─── Data listing

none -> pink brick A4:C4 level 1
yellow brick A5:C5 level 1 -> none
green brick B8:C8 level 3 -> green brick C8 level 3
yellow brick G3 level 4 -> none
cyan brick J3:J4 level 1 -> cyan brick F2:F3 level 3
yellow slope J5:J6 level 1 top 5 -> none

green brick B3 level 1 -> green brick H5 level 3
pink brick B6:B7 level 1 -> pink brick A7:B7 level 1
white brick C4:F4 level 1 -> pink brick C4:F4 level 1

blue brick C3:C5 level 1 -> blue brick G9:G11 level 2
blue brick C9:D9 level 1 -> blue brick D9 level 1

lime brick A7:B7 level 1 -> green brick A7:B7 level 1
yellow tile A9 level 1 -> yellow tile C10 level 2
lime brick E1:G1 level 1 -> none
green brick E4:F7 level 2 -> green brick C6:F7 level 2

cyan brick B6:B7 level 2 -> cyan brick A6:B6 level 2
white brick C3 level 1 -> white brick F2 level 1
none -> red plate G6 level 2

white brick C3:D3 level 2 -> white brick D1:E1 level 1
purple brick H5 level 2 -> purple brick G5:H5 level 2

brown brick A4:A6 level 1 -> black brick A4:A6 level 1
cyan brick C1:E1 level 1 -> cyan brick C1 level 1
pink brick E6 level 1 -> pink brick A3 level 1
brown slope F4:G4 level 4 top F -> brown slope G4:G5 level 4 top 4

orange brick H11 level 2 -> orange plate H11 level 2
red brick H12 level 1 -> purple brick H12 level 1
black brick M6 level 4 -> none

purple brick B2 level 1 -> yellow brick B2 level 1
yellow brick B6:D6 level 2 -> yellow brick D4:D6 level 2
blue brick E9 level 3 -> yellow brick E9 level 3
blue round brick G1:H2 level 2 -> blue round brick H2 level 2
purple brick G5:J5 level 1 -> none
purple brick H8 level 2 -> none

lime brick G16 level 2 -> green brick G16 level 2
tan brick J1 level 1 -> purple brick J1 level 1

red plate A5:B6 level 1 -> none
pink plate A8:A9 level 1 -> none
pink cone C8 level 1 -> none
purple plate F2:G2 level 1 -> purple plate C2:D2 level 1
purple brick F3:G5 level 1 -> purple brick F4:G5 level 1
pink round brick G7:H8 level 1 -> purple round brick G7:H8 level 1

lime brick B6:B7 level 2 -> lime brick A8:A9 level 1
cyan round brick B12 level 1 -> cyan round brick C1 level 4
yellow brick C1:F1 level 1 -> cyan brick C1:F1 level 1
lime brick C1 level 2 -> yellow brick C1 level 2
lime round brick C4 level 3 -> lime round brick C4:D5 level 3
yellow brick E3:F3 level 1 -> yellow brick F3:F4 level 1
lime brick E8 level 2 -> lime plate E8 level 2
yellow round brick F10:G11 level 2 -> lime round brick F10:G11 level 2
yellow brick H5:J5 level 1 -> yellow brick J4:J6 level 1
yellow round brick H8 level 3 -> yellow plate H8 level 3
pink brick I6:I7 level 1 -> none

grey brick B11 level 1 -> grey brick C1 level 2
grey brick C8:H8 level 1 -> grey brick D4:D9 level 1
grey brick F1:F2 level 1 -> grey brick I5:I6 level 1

──────

- Directions for this task
Restate word for word only the lines above from the line containing "lime brick A7:B7" to the line containing "lime brick G16", both of them included.

- Result of this task
lime brick A7:B7 level 1 -> green brick A7:B7 level 1
yellow tile A9 level 1 -> yellow tile C10 level 2
lime brick E1:G1 level 1 -> none
green brick E4:F7 level 2 -> green brick C6:F7 level 2

cyan brick B6:B7 level 2 -> cyan brick A6:B6 level 2
white brick C3 level 1 -> white brick F2 level 1
none -> red plate G6 level 2

white brick C3:D3 level 2 -> white brick D1:E1 level 1
purple brick H5 level 2 -> purple brick G5:H5 level 2

brown brick A4:A6 level 1 -> black brick A4:A6 level 1
cyan brick C1:E1 level 1 -> cyan brick C1 level 1
pink brick E6 level 1 -> pink brick A3 level 1
brown slope F4:G4 level 4 top F -> brown slope G4:G5 level 4 top 4

orange brick H11 level 2 -> orange plate H11 level 2
red brick H12 level 1 -> purple brick H12 level 1
black brick M6 level 4 -> none

purple brick B2 level 1 -> yellow brick B2 level 1
yellow brick B6:D6 level 2 -> yellow brick D4:D6 level 2
blue brick E9 level 3 -> yellow brick E9 level 3
blue round brick G1:H2 level 2 -> blue round brick H2 level 2
purple brick G5:J5 level 1 -> none
purple brick H8 level 2 -> none

lime brick G16 level 2 -> green brick G16 level 2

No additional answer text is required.